Prompt |
Working from the records beneath this line, reproduce each one exactly.

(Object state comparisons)

========

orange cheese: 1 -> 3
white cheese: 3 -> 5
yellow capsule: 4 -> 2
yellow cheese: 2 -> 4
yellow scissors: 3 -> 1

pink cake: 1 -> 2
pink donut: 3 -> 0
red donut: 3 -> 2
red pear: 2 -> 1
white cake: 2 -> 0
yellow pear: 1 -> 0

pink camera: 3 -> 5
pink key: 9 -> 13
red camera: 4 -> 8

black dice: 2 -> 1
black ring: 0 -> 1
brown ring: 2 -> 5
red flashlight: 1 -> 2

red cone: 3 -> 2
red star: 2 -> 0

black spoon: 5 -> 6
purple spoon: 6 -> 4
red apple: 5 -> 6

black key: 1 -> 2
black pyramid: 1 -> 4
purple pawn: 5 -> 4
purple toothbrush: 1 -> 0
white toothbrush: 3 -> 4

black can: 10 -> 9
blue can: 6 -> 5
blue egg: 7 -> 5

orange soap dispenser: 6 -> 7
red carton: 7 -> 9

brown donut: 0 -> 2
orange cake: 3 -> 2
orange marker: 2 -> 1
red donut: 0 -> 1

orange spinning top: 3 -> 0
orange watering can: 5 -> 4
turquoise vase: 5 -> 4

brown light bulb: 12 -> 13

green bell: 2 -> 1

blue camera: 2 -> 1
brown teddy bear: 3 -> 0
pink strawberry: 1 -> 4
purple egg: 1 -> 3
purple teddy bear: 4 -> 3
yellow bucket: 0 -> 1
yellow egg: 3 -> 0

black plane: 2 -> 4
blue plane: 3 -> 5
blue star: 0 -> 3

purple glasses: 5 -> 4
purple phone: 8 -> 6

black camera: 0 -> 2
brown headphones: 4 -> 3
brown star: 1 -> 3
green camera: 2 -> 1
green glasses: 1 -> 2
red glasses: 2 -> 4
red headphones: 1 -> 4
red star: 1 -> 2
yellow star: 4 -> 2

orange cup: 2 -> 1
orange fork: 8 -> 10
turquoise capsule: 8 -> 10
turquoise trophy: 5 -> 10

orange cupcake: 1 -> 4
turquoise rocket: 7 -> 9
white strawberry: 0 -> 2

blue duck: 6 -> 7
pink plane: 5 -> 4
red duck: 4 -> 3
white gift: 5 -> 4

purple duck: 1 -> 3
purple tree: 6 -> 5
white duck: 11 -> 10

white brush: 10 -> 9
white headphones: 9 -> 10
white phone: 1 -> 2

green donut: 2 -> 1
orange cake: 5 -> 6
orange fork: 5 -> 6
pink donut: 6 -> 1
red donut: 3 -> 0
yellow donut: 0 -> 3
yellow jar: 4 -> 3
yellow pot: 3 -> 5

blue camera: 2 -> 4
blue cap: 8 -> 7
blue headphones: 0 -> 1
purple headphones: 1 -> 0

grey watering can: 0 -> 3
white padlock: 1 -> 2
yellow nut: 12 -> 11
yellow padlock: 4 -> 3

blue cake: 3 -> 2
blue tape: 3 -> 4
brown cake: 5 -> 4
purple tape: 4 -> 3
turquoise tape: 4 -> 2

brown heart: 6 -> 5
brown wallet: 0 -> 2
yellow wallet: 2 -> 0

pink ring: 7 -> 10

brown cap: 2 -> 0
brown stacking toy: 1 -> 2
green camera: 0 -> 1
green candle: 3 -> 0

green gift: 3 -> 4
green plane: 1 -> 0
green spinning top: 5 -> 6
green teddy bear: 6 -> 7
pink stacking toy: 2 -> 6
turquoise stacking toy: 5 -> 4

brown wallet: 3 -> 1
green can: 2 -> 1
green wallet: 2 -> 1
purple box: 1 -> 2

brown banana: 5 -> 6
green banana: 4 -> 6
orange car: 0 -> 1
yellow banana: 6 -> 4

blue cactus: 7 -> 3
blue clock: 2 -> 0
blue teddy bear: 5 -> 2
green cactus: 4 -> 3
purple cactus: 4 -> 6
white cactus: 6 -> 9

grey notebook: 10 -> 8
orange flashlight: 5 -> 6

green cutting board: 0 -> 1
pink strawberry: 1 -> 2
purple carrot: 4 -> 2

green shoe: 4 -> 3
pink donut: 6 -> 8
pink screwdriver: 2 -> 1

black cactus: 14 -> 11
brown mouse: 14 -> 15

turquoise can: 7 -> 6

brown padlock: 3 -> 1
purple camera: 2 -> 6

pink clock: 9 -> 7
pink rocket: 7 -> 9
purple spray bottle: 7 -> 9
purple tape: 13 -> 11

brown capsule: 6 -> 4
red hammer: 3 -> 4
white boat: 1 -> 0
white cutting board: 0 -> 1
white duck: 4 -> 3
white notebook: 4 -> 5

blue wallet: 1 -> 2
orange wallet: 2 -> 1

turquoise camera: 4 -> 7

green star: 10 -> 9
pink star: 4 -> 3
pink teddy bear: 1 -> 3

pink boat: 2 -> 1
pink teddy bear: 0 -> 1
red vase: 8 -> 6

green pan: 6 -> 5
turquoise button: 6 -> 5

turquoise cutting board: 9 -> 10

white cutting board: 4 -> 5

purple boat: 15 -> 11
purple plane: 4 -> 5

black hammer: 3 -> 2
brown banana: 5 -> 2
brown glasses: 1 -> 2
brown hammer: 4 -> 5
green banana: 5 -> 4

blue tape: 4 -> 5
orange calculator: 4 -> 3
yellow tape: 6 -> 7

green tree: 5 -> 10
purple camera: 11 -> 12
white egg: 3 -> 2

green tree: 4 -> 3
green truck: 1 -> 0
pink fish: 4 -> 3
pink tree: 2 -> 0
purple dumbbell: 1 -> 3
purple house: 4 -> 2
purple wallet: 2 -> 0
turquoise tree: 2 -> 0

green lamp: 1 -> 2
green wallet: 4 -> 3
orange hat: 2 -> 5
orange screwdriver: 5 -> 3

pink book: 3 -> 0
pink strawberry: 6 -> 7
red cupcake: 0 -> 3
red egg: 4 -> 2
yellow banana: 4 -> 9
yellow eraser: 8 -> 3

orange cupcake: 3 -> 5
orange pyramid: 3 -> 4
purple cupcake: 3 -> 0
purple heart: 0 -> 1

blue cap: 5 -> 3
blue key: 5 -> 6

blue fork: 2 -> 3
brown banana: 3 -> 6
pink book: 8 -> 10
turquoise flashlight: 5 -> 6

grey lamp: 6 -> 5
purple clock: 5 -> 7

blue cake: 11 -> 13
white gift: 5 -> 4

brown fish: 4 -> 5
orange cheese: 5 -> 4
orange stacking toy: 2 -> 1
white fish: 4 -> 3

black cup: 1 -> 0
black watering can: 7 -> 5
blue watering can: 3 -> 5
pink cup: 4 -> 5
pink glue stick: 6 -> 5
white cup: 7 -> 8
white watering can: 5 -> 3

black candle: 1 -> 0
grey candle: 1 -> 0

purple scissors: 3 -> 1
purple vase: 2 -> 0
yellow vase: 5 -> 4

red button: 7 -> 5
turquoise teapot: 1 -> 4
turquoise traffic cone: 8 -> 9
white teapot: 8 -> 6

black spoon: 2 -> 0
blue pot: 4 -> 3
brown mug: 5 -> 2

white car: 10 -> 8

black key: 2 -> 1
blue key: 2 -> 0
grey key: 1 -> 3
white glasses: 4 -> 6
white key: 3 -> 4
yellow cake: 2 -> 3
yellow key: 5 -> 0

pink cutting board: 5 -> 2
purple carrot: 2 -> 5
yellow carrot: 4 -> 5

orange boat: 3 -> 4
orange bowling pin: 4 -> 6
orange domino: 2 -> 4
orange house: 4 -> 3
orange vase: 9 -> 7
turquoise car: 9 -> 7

========

Solution for this task |
orange cheese: 1 -> 3
white cheese: 3 -> 5
yellow capsule: 4 -> 2
yellow cheese: 2 -> 4
yellow scissors: 3 -> 1

pink cake: 1 -> 2
pink donut: 3 -> 0
red donut: 3 -> 2
red pear: 2 -> 1
white cake: 2 -> 0
yellow pear: 1 -> 0

pink camera: 3 -> 5
pink key: 9 -> 13
red camera: 4 -> 8

black dice: 2 -> 1
black ring: 0 -> 1
brown ring: 2 -> 5
red flashlight: 1 -> 2

red cone: 3 -> 2
red star: 2 -> 0

black spoon: 5 -> 6
purple spoon: 6 -> 4
red apple: 5 -> 6

black key: 1 -> 2
black pyramid: 1 -> 4
purple pawn: 5 -> 4
purple toothbrush: 1 -> 0
white toothbrush: 3 -> 4

black can: 10 -> 9
blue can: 6 -> 5
blue egg: 7 -> 5

orange soap dispenser: 6 -> 7
red carton: 7 -> 9

brown donut: 0 -> 2
orange cake: 3 -> 2
orange marker: 2 -> 1
red donut: 0 -> 1

orange spinning top: 3 -> 0
orange watering can: 5 -> 4
turquoise vase: 5 -> 4

brown light bulb: 12 -> 13

green bell: 2 -> 1

blue camera: 2 -> 1
brown teddy bear: 3 -> 0
pink strawberry: 1 -> 4
purple egg: 1 -> 3
purple teddy bear: 4 -> 3
yellow bucket: 0 -> 1
yellow egg: 3 -> 0

black plane: 2 -> 4
blue plane: 3 -> 5
blue star: 0 -> 3

purple glasses: 5 -> 4
purple phone: 8 -> 6

black camera: 0 -> 2
brown headphones: 4 -> 3
brown star: 1 -> 3
green camera: 2 -> 1
green glasses: 1 -> 2
red glasses: 2 -> 4
red headphones: 1 -> 4
red star: 1 -> 2
yellow star: 4 -> 2

orange cup: 2 -> 1
orange fork: 8 -> 10
turquoise capsule: 8 -> 10
turquoise trophy: 5 -> 10

orange cupcake: 1 -> 4
turquoise rocket: 7 -> 9
white strawberry: 0 -> 2

blue duck: 6 -> 7
pink plane: 5 -> 4
red duck: 4 -> 3
white gift: 5 -> 4

purple duck: 1 -> 3
purple tree: 6 -> 5
white duck: 11 -> 10

white brush: 10 -> 9
white headphones: 9 -> 10
white phone: 1 -> 2

green donut: 2 -> 1
orange cake: 5 -> 6
orange fork: 5 -> 6
pink donut: 6 -> 1
red donut: 3 -> 0
yellow donut: 0 -> 3
yellow jar: 4 -> 3
yellow pot: 3 -> 5

blue camera: 2 -> 4
blue cap: 8 -> 7
blue headphones: 0 -> 1
purple headphones: 1 -> 0

grey watering can: 0 -> 3
white padlock: 1 -> 2
yellow nut: 12 -> 11
yellow padlock: 4 -> 3

blue cake: 3 -> 2
blue tape: 3 -> 4
brown cake: 5 -> 4
purple tape: 4 -> 3
turquoise tape: 4 -> 2

brown heart: 6 -> 5
brown wallet: 0 -> 2
yellow wallet: 2 -> 0

pink ring: 7 -> 10

brown cap: 2 -> 0
brown stacking toy: 1 -> 2
green camera: 0 -> 1
green candle: 3 -> 0

green gift: 3 -> 4
green plane: 1 -> 0
green spinning top: 5 -> 6
green teddy bear: 6 -> 7
pink stacking toy: 2 -> 6
turquoise stacking toy: 5 -> 4

brown wallet: 3 -> 1
green can: 2 -> 1
green wallet: 2 -> 1
purple box: 1 -> 2

brown banana: 5 -> 6
green banana: 4 -> 6
orange car: 0 -> 1
yellow banana: 6 -> 4

blue cactus: 7 -> 3
blue clock: 2 -> 0
blue teddy bear: 5 -> 2
green cactus: 4 -> 3
purple cactus: 4 -> 6
white cactus: 6 -> 9

grey notebook: 10 -> 8
orange flashlight: 5 -> 6

green cutting board: 0 -> 1
pink strawberry: 1 -> 2
purple carrot: 4 -> 2

green shoe: 4 -> 3
pink donut: 6 -> 8
pink screwdriver: 2 -> 1

black cactus: 14 -> 11
brown mouse: 14 -> 15

turquoise can: 7 -> 6

brown padlock: 3 -> 1
purple camera: 2 -> 6

pink clock: 9 -> 7
pink rocket: 7 -> 9
purple spray bottle: 7 -> 9
purple tape: 13 -> 11

brown capsule: 6 -> 4
red hammer: 3 -> 4
white boat: 1 -> 0
white cutting board: 0 -> 1
white duck: 4 -> 3
white notebook: 4 -> 5

blue wallet: 1 -> 2
orange wallet: 2 -> 1

turquoise camera: 4 -> 7

green star: 10 -> 9
pink star: 4 -> 3
pink teddy bear: 1 -> 3

pink boat: 2 -> 1
pink teddy bear: 0 -> 1
red vase: 8 -> 6

green pan: 6 -> 5
turquoise button: 6 -> 5

turquoise cutting board: 9 -> 10

white cutting board: 4 -> 5

purple boat: 15 -> 11
purple plane: 4 -> 5

black hammer: 3 -> 2
brown banana: 5 -> 2
brown glasses: 1 -> 2
brown hammer: 4 -> 5
green banana: 5 -> 4

blue tape: 4 -> 5
orange calculator: 4 -> 3
yellow tape: 6 -> 7

green tree: 5 -> 10
purple camera: 11 -> 12
white egg: 3 -> 2

green tree: 4 -> 3
green truck: 1 -> 0
pink fish: 4 -> 3
pink tree: 2 -> 0
purple dumbbell: 1 -> 3
purple house: 4 -> 2
purple wallet: 2 -> 0
turquoise tree: 2 -> 0

green lamp: 1 -> 2
green wallet: 4 -> 3
orange hat: 2 -> 5
orange screwdriver: 5 -> 3

pink book: 3 -> 0
pink strawberry: 6 -> 7
red cupcake: 0 -> 3
red egg: 4 -> 2
yellow banana: 4 -> 9
yellow eraser: 8 -> 3

orange cupcake: 3 -> 5
orange pyramid: 3 -> 4
purple cupcake: 3 -> 0
purple heart: 0 -> 1

blue cap: 5 -> 3
blue key: 5 -> 6

blue fork: 2 -> 3
brown banana: 3 -> 6
pink book: 8 -> 10
turquoise flashlight: 5 -> 6

grey lamp: 6 -> 5
purple clock: 5 -> 7

blue cake: 11 -> 13
white gift: 5 -> 4

brown fish: 4 -> 5
orange cheese: 5 -> 4
orange stacking toy: 2 -> 1
white fish: 4 -> 3

black cup: 1 -> 0
black watering can: 7 -> 5
blue watering can: 3 -> 5
pink cup: 4 -> 5
pink glue stick: 6 -> 5
white cup: 7 -> 8
white watering can: 5 -> 3

black candle: 1 -> 0
grey candle: 1 -> 0

purple scissors: 3 -> 1
purple vase: 2 -> 0
yellow vase: 5 -> 4

red button: 7 -> 5
turquoise teapot: 1 -> 4
turquoise traffic cone: 8 -> 9
white teapot: 8 -> 6

black spoon: 2 -> 0
blue pot: 4 -> 3
brown mug: 5 -> 2

white car: 10 -> 8

black key: 2 -> 1
blue key: 2 -> 0
grey key: 1 -> 3
white glasses: 4 -> 6
white key: 3 -> 4
yellow cake: 2 -> 3
yellow key: 5 -> 0

pink cutting board: 5 -> 2
purple carrot: 2 -> 5
yellow carrot: 4 -> 5

orange boat: 3 -> 4
orange bowling pin: 4 -> 6
orange domino: 2 -> 4
orange house: 4 -> 3
orange vase: 9 -> 7
turquoise car: 9 -> 7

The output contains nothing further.